▸ **Assignment**: Every entry needs to be written out again exactly, with its pictures removed.

▸ **Exercise input**:
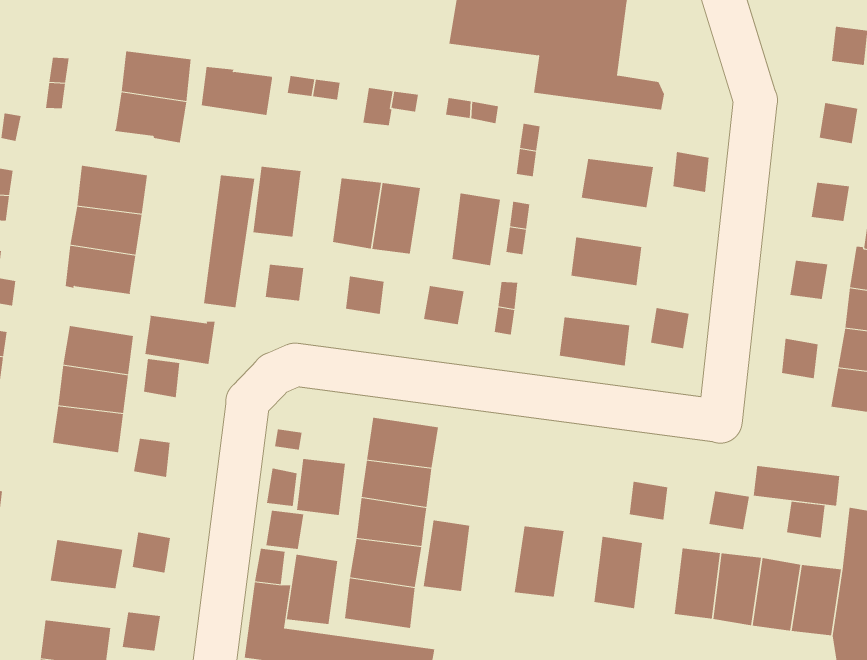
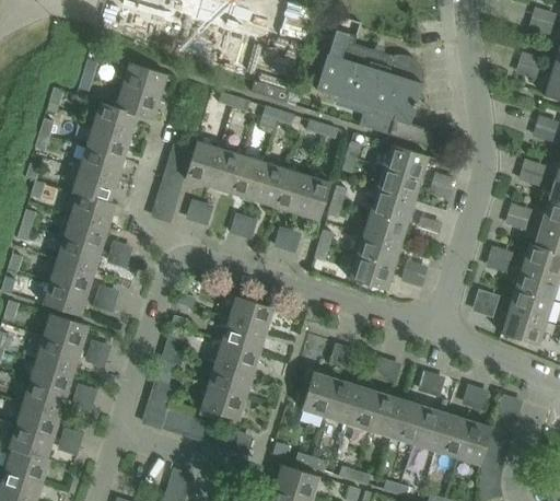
building: [201,67,273,116] -> [93,103,137,137]
building: none -> [384,145,428,179]
building: none -> [208,149,241,193]
building: none -> [273,170,307,213]
building: none -> [370,190,413,224]
building: none -> [355,234,400,268]
building: [145,315,216,365] -> [71,194,115,228]
building: none -> [43,281,88,316]
building: [296,458,346,516] -> none
building: [753,465,840,506] -> none
building: none -> [44,314,88,349]
building: [423,520,470,592] -> [324,380,357,423]
building: none -> [369,394,401,438]
building: [286,554,338,625] -> none
building: none -> [30,360,73,393]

▸ **Answer to the problem**:
building: [201,67,273,116] -> [93,103,137,137]
building: none -> [384,145,428,179]
building: none -> [208,149,241,193]
building: none -> [273,170,307,213]
building: none -> [370,190,413,224]
building: none -> [355,234,400,268]
building: [145,315,216,365] -> [71,194,115,228]
building: none -> [43,281,88,316]
building: [296,458,346,516] -> none
building: [753,465,840,506] -> none
building: none -> [44,314,88,349]
building: [423,520,470,592] -> [324,380,357,423]
building: none -> [369,394,401,438]
building: [286,554,338,625] -> none
building: none -> [30,360,73,393]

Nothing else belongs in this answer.